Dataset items
==============================

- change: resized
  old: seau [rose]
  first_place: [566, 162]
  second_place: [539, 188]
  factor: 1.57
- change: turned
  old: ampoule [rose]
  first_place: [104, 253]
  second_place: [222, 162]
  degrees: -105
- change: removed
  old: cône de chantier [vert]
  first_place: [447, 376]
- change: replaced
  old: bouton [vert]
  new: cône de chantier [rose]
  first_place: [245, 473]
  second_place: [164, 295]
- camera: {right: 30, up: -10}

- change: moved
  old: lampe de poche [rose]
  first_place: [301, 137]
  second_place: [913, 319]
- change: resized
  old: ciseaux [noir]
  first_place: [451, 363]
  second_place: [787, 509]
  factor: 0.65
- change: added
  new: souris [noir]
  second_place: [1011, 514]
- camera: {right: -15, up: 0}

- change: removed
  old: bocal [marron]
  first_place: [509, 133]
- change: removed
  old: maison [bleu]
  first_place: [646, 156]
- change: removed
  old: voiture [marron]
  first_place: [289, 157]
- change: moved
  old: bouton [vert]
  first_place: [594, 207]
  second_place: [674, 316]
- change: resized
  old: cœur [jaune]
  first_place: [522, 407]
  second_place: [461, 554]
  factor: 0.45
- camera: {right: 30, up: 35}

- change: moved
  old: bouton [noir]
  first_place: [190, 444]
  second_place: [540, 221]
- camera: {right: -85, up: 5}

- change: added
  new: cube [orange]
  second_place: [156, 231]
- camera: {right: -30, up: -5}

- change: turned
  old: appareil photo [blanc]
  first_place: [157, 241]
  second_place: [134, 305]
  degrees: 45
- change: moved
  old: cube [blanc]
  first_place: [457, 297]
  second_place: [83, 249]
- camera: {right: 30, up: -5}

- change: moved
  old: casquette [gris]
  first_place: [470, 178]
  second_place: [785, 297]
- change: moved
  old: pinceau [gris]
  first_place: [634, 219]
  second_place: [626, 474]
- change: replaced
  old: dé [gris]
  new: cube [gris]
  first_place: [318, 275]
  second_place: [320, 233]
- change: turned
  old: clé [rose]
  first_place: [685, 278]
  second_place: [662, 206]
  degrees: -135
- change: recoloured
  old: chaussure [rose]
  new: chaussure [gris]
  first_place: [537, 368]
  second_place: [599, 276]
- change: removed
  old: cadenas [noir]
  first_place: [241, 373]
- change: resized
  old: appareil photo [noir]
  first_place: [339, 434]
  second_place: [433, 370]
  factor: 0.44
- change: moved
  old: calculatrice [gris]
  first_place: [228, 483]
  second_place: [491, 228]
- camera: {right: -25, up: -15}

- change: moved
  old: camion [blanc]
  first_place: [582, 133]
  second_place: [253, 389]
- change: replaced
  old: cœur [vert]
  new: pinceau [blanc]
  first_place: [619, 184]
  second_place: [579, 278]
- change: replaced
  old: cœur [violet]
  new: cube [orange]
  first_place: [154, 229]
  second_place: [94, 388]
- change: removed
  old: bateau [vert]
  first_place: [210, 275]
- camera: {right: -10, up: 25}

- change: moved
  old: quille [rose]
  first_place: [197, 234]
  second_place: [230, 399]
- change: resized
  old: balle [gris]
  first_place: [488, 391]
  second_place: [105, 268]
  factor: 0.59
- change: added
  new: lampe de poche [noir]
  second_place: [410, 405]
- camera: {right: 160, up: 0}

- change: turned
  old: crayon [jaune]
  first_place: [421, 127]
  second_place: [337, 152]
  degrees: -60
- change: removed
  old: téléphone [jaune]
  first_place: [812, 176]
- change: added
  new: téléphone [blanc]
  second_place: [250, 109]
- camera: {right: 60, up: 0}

==============================

**Problem details**
In the lines above, find each one with "cône" and list it.

**Reply**
  old: cône de chantier [vert]
  new: cône de chantier [rose]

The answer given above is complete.